[EXERCISE INSTRUCTIONS]
Using the listing below, set down each line from the line containing "(325, 766) = (214, 318): purple" through the line containing "(489, 396) = (527, 272): blue", both ends included, exactly and with nothing added.

[RECORDS FOR THIS EXERCISE]
___

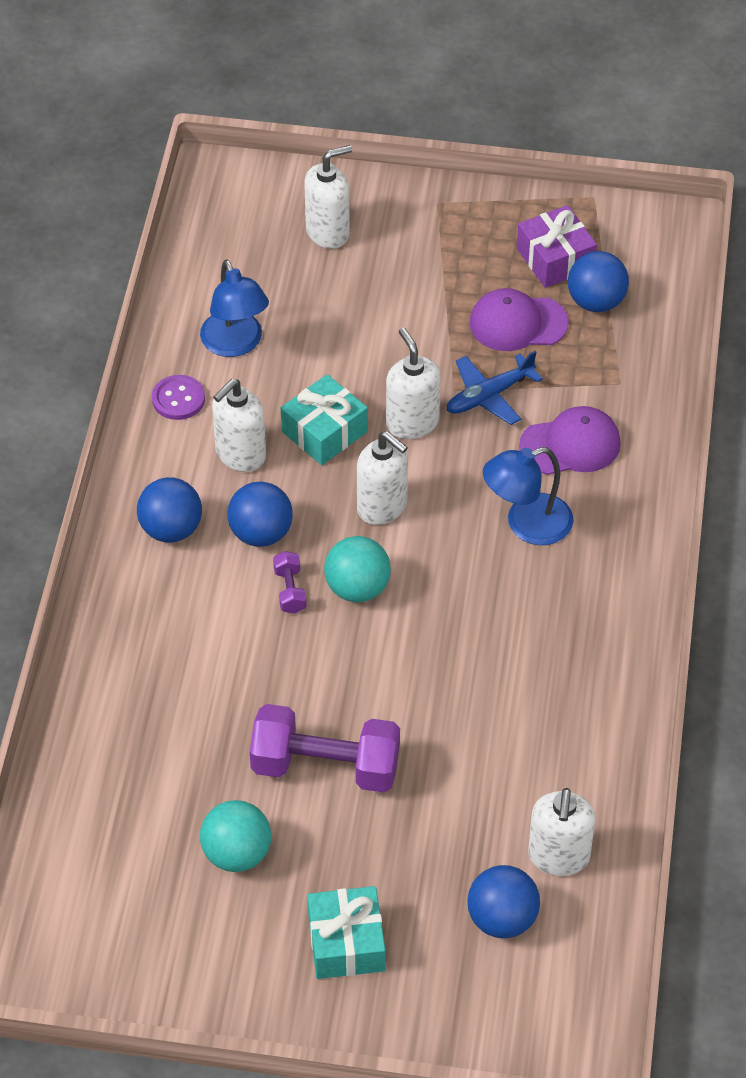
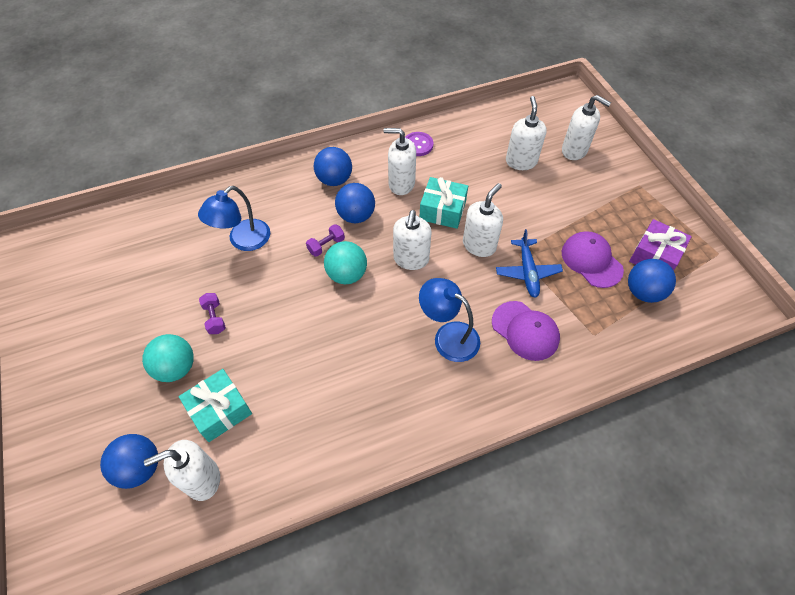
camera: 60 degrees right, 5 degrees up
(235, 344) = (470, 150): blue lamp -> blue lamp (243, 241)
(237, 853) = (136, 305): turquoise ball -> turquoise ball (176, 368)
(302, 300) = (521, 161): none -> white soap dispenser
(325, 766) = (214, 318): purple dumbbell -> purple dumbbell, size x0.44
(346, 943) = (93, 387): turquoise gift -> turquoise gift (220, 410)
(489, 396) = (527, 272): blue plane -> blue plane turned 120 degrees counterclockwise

___

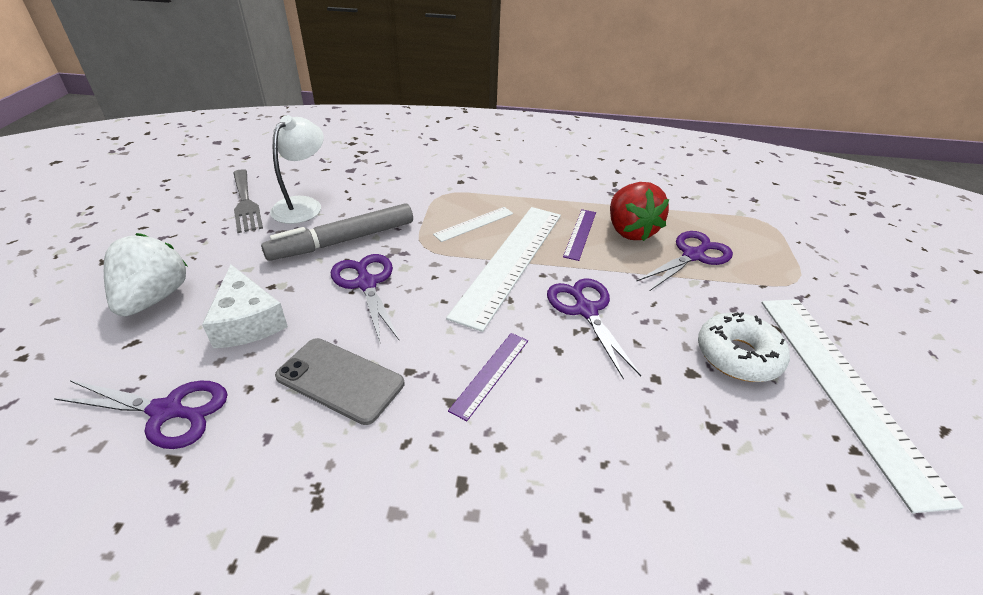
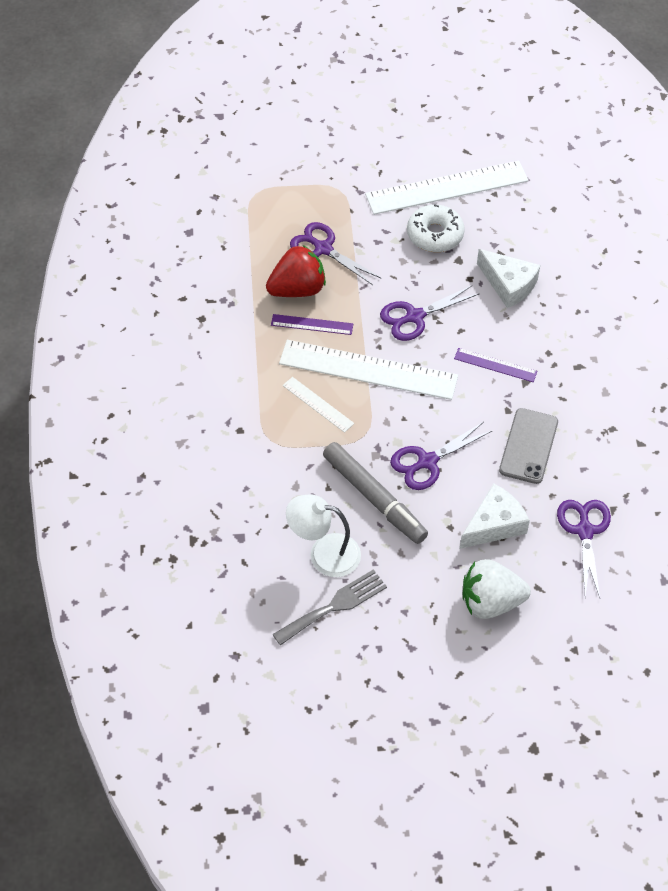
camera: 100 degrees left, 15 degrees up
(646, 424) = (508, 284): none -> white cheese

___

[TASK OUTPUT]
(325, 766) = (214, 318): purple dumbbell -> purple dumbbell, size x0.44
(346, 943) = (93, 387): turquoise gift -> turquoise gift (220, 410)
(489, 396) = (527, 272): blue plane -> blue plane turned 120 degrees counterclockwise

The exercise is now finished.